** REQUIRED ACTION **
From the entries below, please gather each line containing the string "degrees".
Start of Block
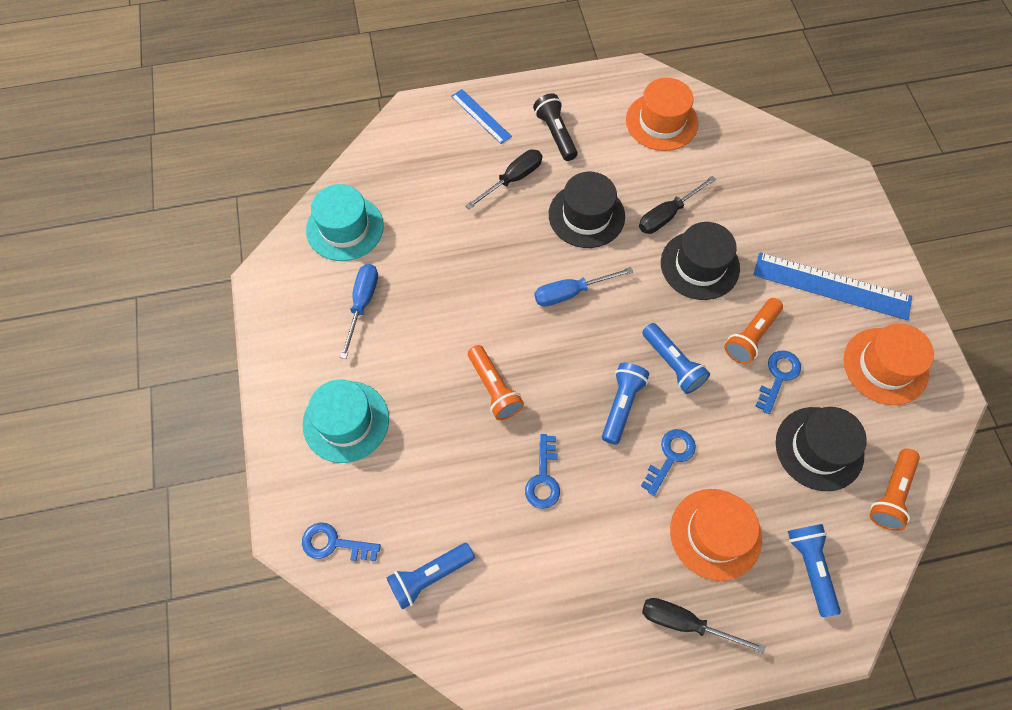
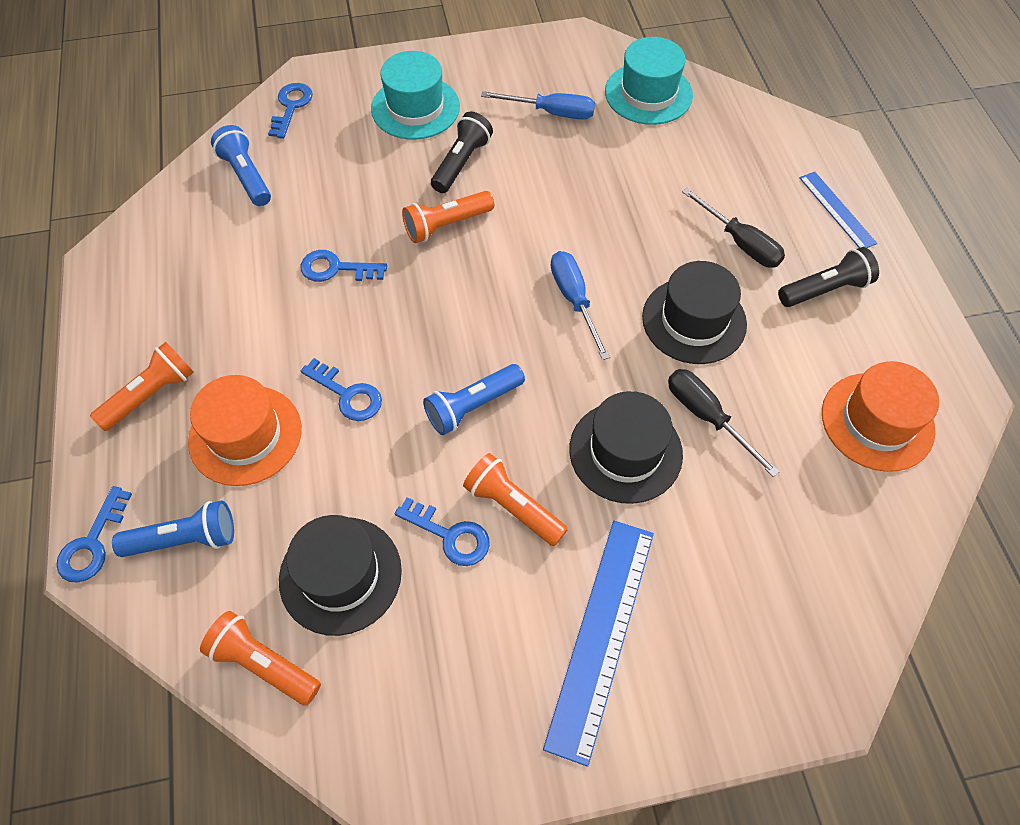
camera: 90 degrees right, 5 degrees down
(420, 378) = (461, 163): none -> black flashlight
(481, 116) = (837, 210): blue ruler -> blue ruler turned 75 degrees counterclockwise
(621, 405) = (419, 347): blue flashlight -> none
(685, 623) = (151, 394): black screwdriver -> orange flashlight
(825, 643) = (92, 543): none -> blue key
(885, 366) = (462, 695): orange hat -> none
End of Block
** THE ANSWER **
camera: 90 degrees right, 5 degrees down
(481, 116) = (837, 210): blue ruler -> blue ruler turned 75 degrees counterclockwise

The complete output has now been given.